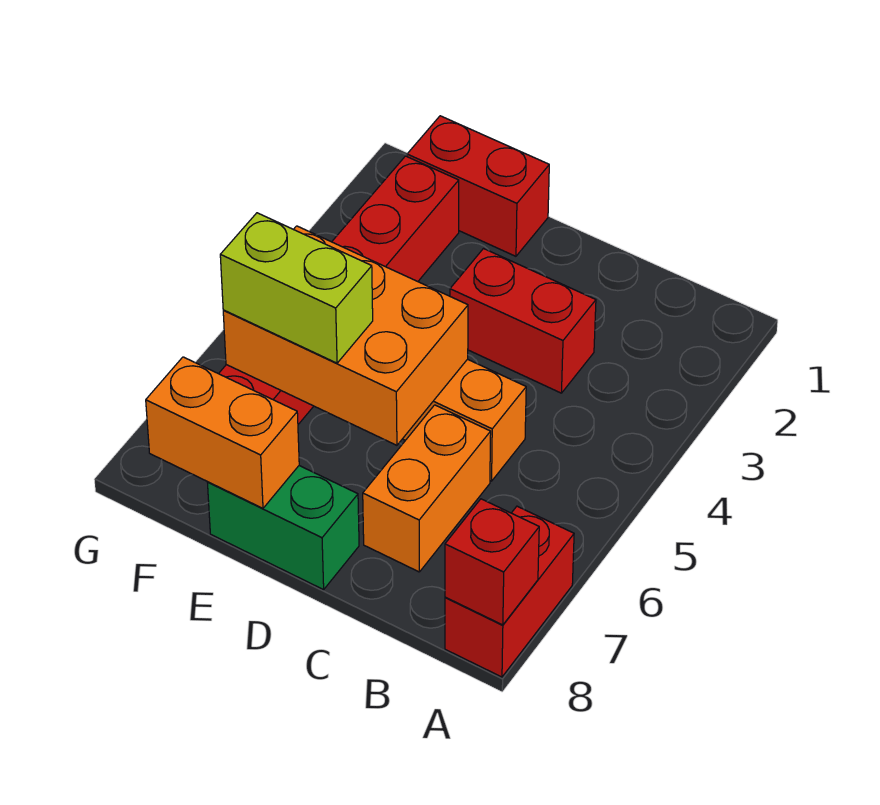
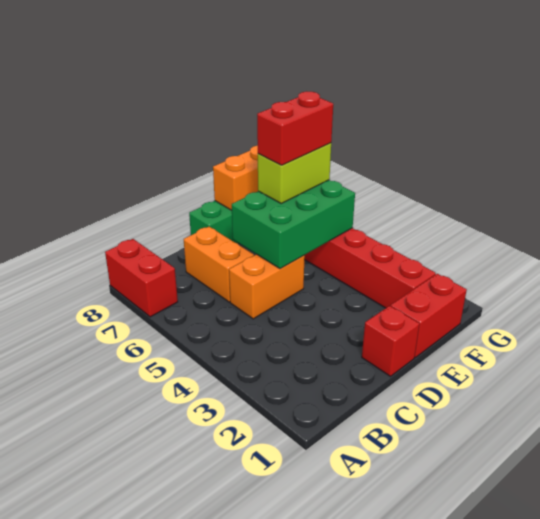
red brick A8 level 2 -> red brick D1 level 1
red brick C3:D3 level 1 -> red brick E6:F6 level 4
orange brick D5:F6 level 2 -> green brick D5:F6 level 2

-- -- --

Restate the material above word for word, dropping the pictures.

Answer for this exercise:
red brick A8 level 2 -> red brick D1 level 1
red brick C3:D3 level 1 -> red brick E6:F6 level 4
orange brick D5:F6 level 2 -> green brick D5:F6 level 2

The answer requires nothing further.